* **Input data**:
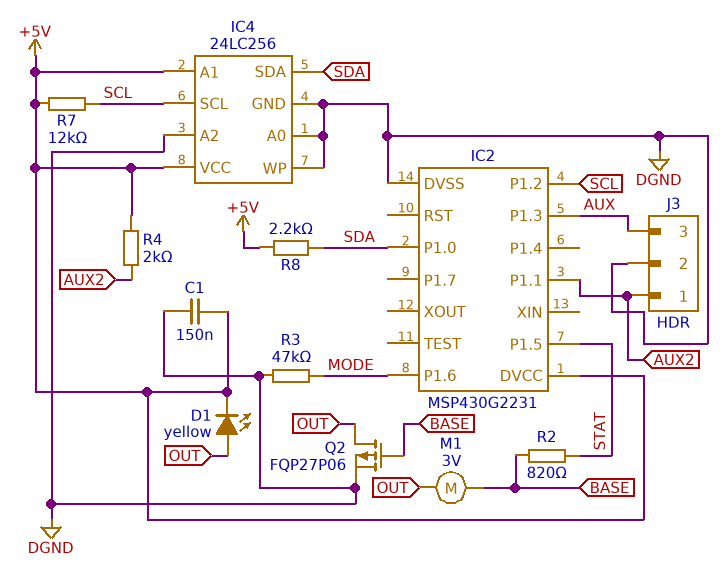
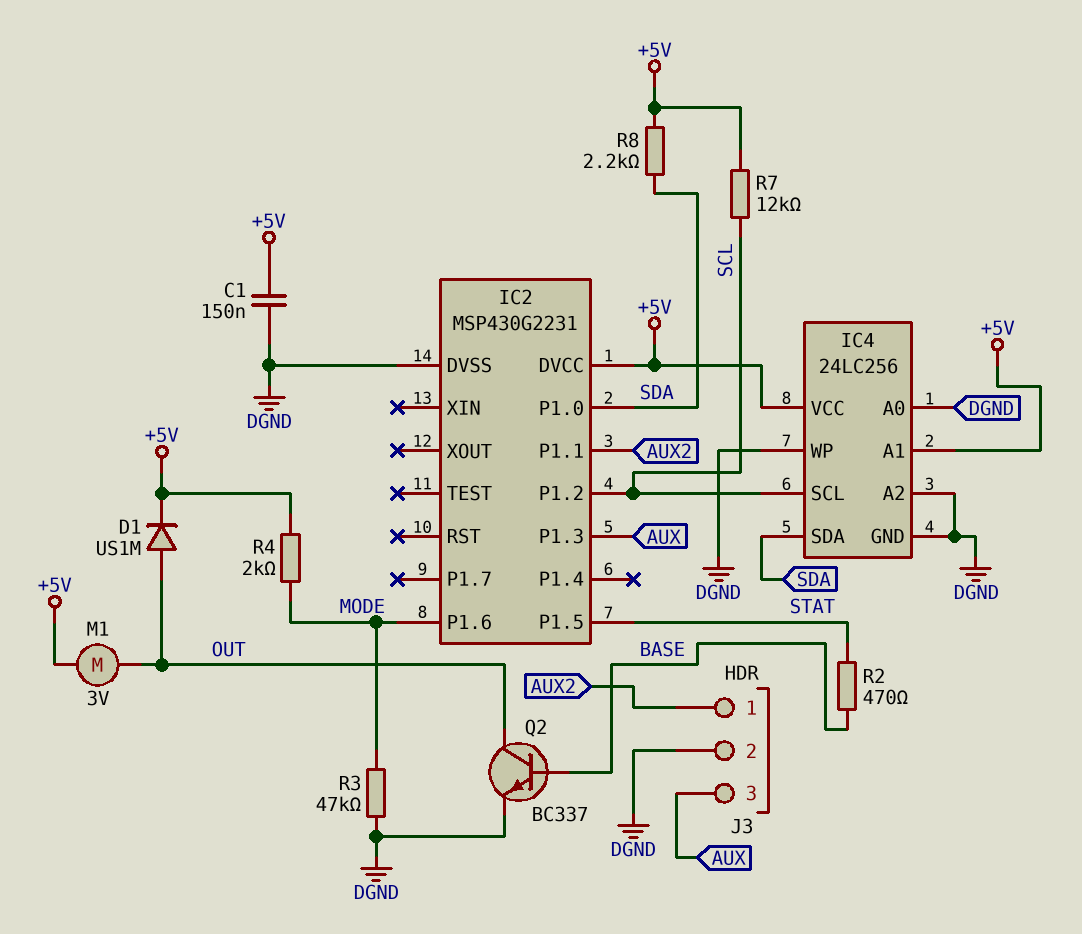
D1: LED yellow (A OUT, K +5V) -> diode US1M (A OUT, K +5V)
M1: motor 3V (BASE, OUT) -> motor 3V (+5V, OUT)
Q2: PMOS FQP27P06 (G BASE, D OUT, S DGND) -> NPN BC337 (B BASE, C OUT, E DGND)
R2: 820 (BASE, STAT) -> 470 (BASE, STAT)
R4: 2k (+5V, AUX2) -> 2k (+5V, MODE)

* **Problem to solve**: Every entry above should be restated word for word, with the images left out.

* **Answer below**:
D1: LED yellow (A OUT, K +5V) -> diode US1M (A OUT, K +5V)
M1: motor 3V (BASE, OUT) -> motor 3V (+5V, OUT)
Q2: PMOS FQP27P06 (G BASE, D OUT, S DGND) -> NPN BC337 (B BASE, C OUT, E DGND)
R2: 820 (BASE, STAT) -> 470 (BASE, STAT)
R4: 2k (+5V, AUX2) -> 2k (+5V, MODE)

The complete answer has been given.